> [ABOUT THIS TASK] Your task is to retype every entry exactly while omitting the pictures.

━━━━━━━━━━━━━━━━━━━━

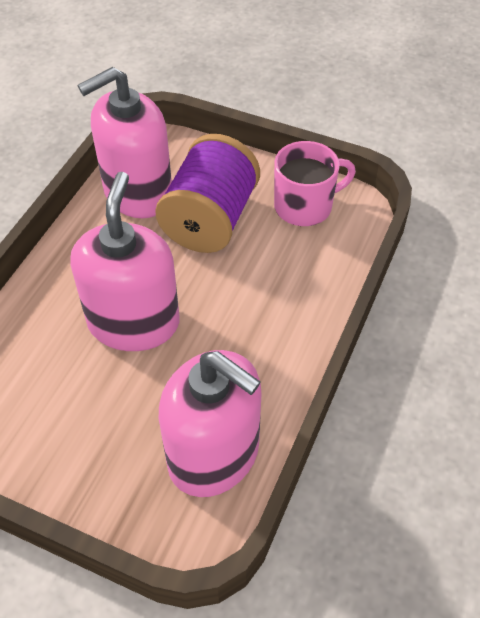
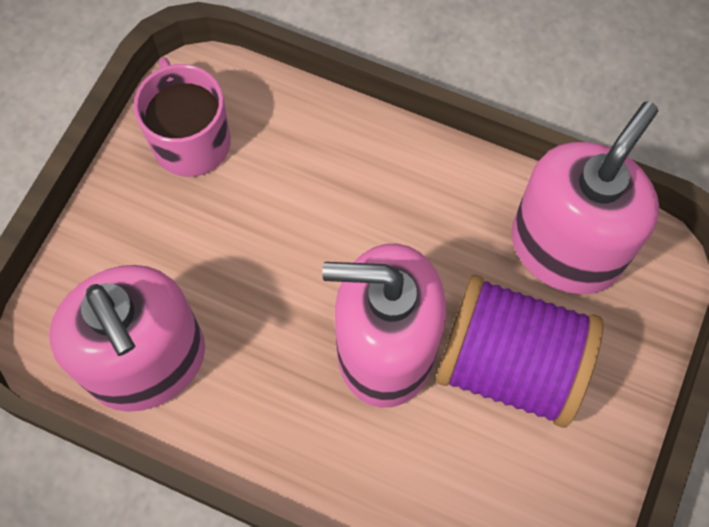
camera: 90 degrees left, 15 degrees up
(210, 219) = (208, 260): purple spool -> purple spool (509, 365)

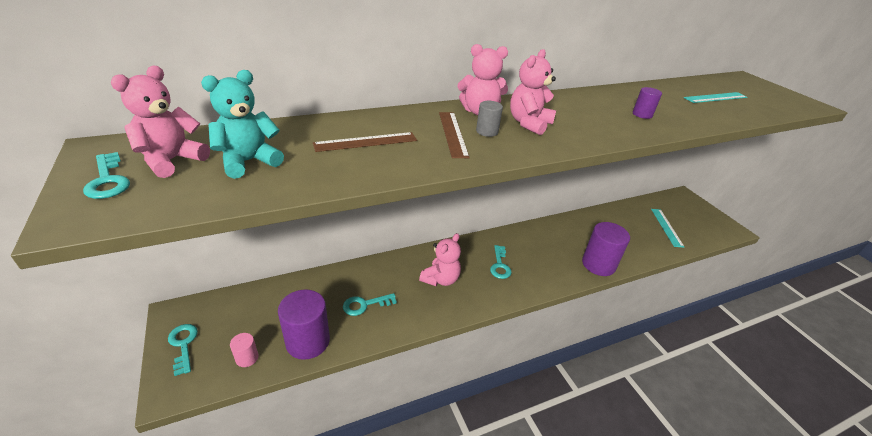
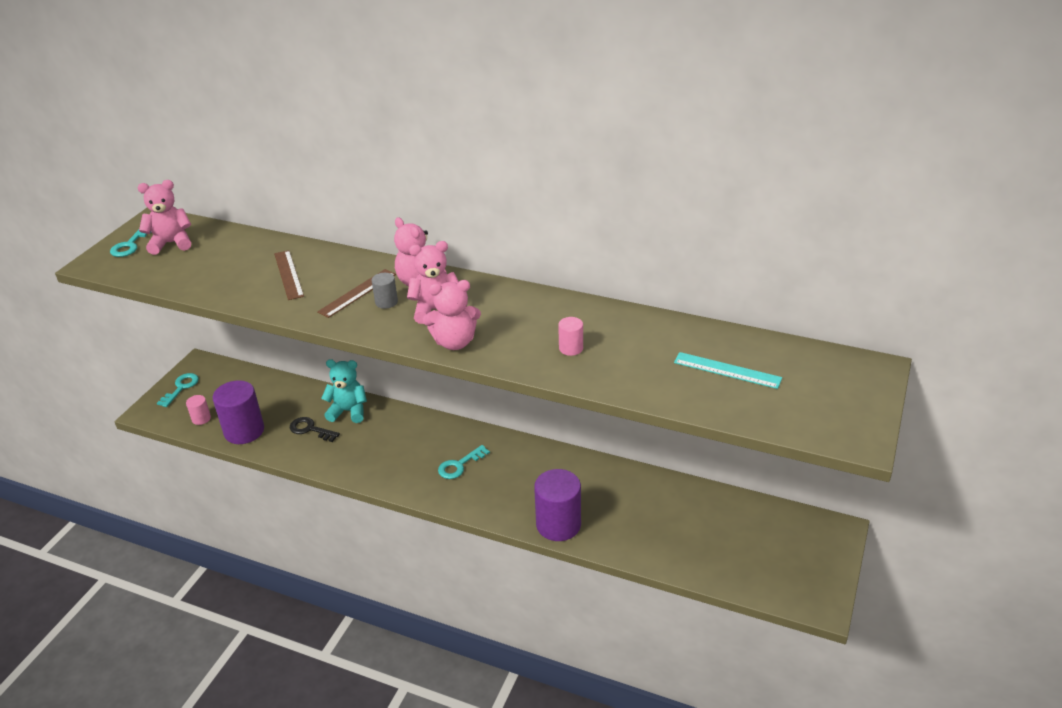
camera: 50 degrees right, 0 degrees up
(248, 162) = (204, 261): turquoise teddy bear -> turquoise teddy bear (348, 411)
(365, 305) = (310, 429): turquoise key -> black key
(366, 142) = (288, 274): brown ruler -> brown ruler turned 45 degrees clockwise
(440, 279) = (392, 445): pink teddy bear -> pink teddy bear (454, 342)
(642, 114) = (571, 348): purple cylinder -> pink cylinder
(666, 227) = (722, 544): turquoise ruler -> none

━━━━━━━━━━━━━━━━━━━━

> [FINISHED EXERCISE]
camera: 90 degrees left, 15 degrees up
(210, 219) = (208, 260): purple spool -> purple spool (509, 365)

camera: 50 degrees right, 0 degrees up
(248, 162) = (204, 261): turquoise teddy bear -> turquoise teddy bear (348, 411)
(365, 305) = (310, 429): turquoise key -> black key
(366, 142) = (288, 274): brown ruler -> brown ruler turned 45 degrees clockwise
(440, 279) = (392, 445): pink teddy bear -> pink teddy bear (454, 342)
(642, 114) = (571, 348): purple cylinder -> pink cylinder
(666, 227) = (722, 544): turquoise ruler -> none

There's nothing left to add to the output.